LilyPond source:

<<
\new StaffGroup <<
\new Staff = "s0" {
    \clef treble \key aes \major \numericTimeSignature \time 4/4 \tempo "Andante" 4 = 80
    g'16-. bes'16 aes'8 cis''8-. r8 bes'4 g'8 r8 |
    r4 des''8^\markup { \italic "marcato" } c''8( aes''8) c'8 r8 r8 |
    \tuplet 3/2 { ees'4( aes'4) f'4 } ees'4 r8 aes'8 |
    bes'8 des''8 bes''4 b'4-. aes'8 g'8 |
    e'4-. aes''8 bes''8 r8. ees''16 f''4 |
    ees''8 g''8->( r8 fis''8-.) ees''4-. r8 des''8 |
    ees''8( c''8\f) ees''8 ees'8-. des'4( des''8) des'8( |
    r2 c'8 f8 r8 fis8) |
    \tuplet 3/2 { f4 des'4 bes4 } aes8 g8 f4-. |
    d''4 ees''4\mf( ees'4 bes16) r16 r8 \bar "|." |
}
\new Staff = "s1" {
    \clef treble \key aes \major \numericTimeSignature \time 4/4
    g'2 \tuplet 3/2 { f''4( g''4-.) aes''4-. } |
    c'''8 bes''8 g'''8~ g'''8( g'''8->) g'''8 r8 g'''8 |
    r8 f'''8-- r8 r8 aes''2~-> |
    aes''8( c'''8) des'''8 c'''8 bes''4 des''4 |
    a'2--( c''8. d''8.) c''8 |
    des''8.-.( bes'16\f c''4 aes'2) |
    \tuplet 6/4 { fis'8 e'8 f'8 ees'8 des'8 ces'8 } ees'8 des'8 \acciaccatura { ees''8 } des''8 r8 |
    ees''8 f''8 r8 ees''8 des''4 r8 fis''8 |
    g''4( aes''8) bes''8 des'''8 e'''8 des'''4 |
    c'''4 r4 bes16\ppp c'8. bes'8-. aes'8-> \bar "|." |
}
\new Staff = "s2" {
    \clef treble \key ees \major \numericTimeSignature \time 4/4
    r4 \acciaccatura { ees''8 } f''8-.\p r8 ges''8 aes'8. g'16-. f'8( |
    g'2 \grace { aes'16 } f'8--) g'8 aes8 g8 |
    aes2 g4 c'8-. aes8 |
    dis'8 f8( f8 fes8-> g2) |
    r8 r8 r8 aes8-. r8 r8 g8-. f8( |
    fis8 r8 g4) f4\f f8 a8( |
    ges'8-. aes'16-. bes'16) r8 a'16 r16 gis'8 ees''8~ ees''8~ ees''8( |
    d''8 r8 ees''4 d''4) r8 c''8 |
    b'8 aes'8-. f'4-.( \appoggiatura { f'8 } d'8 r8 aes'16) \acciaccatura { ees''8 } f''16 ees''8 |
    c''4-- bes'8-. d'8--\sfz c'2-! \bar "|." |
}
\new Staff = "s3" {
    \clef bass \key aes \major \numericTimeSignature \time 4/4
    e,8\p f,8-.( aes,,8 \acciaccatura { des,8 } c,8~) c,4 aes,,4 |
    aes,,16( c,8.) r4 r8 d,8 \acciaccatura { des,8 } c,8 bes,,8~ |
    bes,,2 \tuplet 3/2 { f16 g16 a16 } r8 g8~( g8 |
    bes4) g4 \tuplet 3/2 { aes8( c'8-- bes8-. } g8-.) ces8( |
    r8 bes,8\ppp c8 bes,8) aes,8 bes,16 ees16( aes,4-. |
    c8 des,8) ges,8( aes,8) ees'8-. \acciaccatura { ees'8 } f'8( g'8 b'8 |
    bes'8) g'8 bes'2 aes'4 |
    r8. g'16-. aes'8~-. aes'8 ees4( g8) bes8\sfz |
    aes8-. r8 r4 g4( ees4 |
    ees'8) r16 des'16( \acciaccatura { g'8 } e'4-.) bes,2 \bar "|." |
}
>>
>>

**********

▸ **SET EXERCISE**
Show every line of the items that contains the word "major".

▸ **RESULT FOR THIS TASK**
    \clef treble \key aes \major \numericTimeSignature \time 4/4 \tempo "Andante" 4 = 80
    \clef treble \key aes \major \numericTimeSignature \time 4/4
    \clef treble \key ees \major \numericTimeSignature \time 4/4
    \clef bass \key aes \major \numericTimeSignature \time 4/4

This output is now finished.